— begin EXCERPTED RECORDS —
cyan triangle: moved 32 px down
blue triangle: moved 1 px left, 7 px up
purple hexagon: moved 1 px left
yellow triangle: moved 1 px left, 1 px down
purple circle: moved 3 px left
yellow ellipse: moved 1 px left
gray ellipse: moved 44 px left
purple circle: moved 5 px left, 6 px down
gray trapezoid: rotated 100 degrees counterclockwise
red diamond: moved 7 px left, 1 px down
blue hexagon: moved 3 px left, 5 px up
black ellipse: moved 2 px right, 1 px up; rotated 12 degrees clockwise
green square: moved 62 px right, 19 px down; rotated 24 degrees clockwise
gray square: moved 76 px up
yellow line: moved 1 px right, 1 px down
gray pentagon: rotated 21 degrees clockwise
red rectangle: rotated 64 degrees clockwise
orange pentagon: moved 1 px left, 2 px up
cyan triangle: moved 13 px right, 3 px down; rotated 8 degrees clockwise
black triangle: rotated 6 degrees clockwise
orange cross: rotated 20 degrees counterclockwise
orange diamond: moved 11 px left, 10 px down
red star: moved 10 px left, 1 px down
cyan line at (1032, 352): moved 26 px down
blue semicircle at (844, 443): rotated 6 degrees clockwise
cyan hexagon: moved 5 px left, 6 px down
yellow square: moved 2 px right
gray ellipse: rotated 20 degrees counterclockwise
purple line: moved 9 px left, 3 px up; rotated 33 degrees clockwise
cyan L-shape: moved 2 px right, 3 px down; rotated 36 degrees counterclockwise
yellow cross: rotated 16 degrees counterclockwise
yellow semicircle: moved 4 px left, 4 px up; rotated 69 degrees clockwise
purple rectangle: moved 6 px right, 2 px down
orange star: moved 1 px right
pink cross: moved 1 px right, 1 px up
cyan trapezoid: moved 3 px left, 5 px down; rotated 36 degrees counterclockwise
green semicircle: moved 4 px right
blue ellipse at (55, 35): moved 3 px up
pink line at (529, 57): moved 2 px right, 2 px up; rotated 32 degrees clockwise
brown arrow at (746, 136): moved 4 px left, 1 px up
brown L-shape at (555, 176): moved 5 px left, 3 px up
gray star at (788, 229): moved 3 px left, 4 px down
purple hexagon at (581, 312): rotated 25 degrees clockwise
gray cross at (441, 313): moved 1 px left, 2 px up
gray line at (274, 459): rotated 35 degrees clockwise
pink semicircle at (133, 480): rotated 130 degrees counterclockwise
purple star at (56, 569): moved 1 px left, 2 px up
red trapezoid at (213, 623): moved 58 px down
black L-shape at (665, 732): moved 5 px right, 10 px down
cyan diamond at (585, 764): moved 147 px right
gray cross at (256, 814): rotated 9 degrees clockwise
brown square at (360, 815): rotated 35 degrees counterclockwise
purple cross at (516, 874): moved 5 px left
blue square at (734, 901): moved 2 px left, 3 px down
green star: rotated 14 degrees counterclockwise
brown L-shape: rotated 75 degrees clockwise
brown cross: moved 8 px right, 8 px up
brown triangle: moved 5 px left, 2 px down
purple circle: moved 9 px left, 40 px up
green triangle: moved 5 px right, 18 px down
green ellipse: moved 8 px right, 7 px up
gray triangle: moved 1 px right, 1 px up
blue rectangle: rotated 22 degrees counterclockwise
— end EXCERPTED RECORDS —
WHAT YOU NEED TO DO: Print the items above from the first line up to and including the line with "gray pentagon: rotated 21 degrees clockwise", keeping each line unchanged.

FULL OUTPUT:
cyan triangle: moved 32 px down
blue triangle: moved 1 px left, 7 px up
purple hexagon: moved 1 px left
yellow triangle: moved 1 px left, 1 px down
purple circle: moved 3 px left
yellow ellipse: moved 1 px left
gray ellipse: moved 44 px left
purple circle: moved 5 px left, 6 px down
gray trapezoid: rotated 100 degrees counterclockwise
red diamond: moved 7 px left, 1 px down
blue hexagon: moved 3 px left, 5 px up
black ellipse: moved 2 px right, 1 px up; rotated 12 degrees clockwise
green square: moved 62 px right, 19 px down; rotated 24 degrees clockwise
gray square: moved 76 px up
yellow line: moved 1 px right, 1 px down
gray pentagon: rotated 21 degrees clockwise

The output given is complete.